▸ YOUR TASK
Which lines make up the answer? Those from the line with "brown capsule [719,483,767,530]" through the end of the data; reproduce them exactly.

▸ MATERIAL FOR THIS EXERCISE
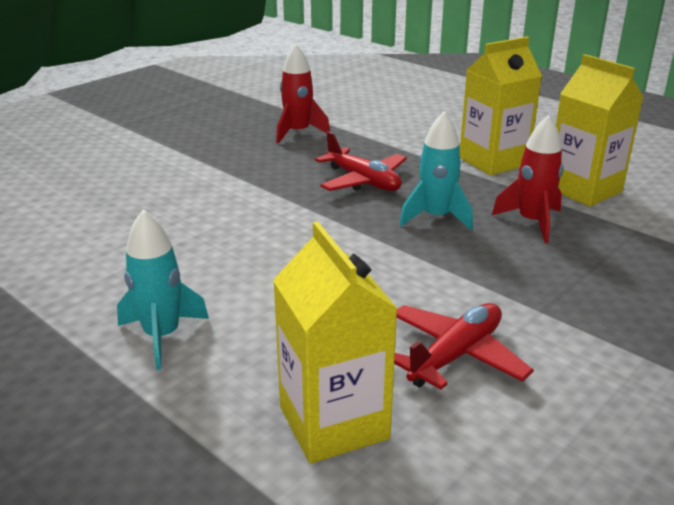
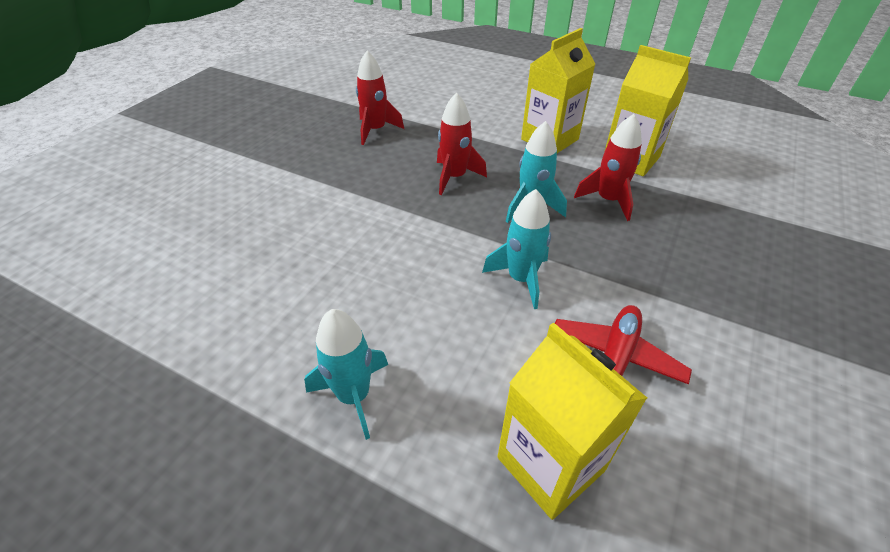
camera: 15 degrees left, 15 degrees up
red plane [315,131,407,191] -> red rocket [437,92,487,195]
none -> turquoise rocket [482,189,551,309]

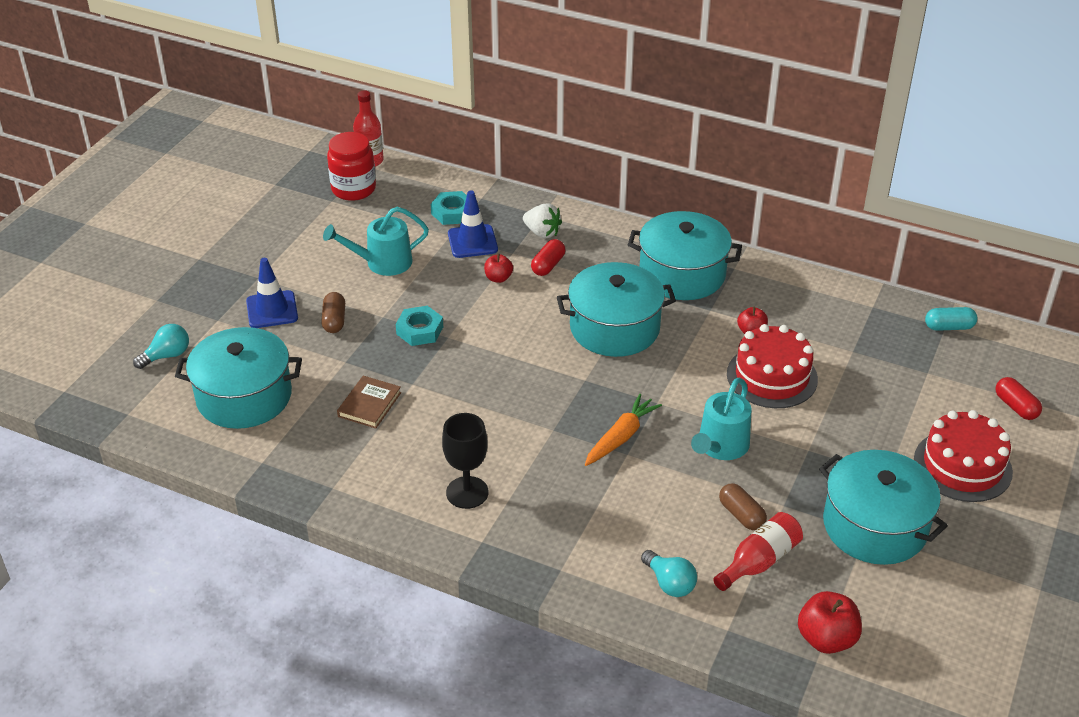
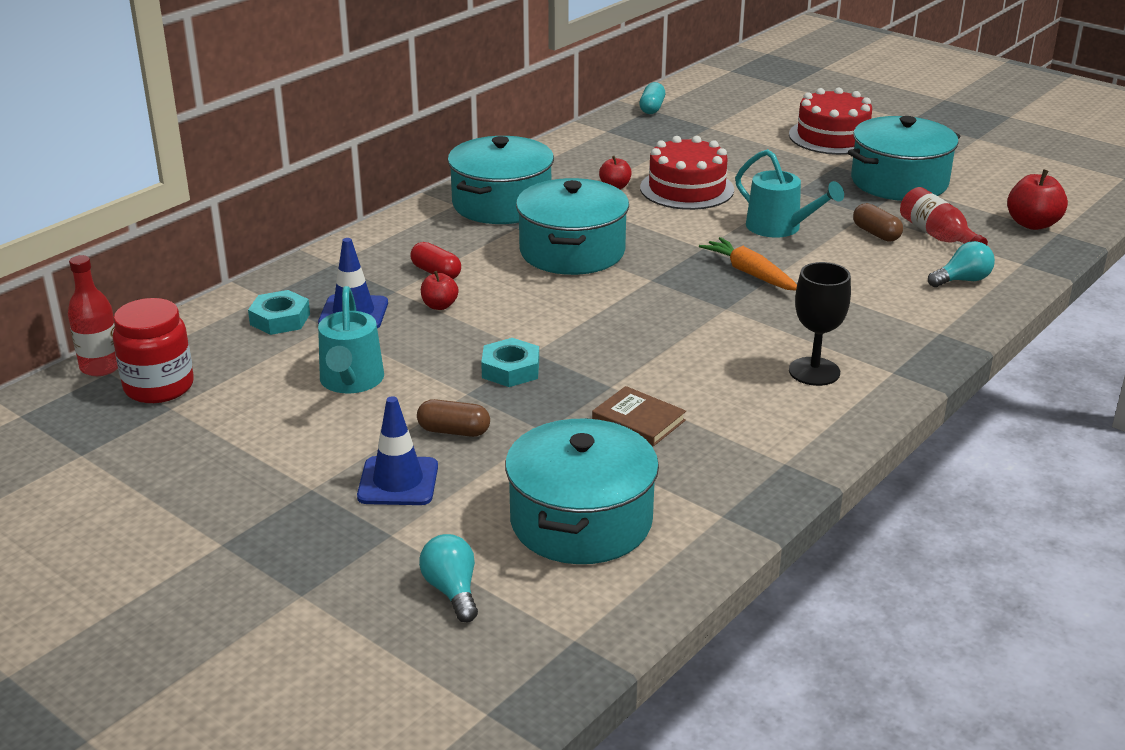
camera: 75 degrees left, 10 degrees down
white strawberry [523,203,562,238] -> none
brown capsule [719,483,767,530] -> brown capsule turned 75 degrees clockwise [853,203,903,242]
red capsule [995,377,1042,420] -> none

▸ ANSWER BOX
brown capsule [719,483,767,530] -> brown capsule turned 75 degrees clockwise [853,203,903,242]
red capsule [995,377,1042,420] -> none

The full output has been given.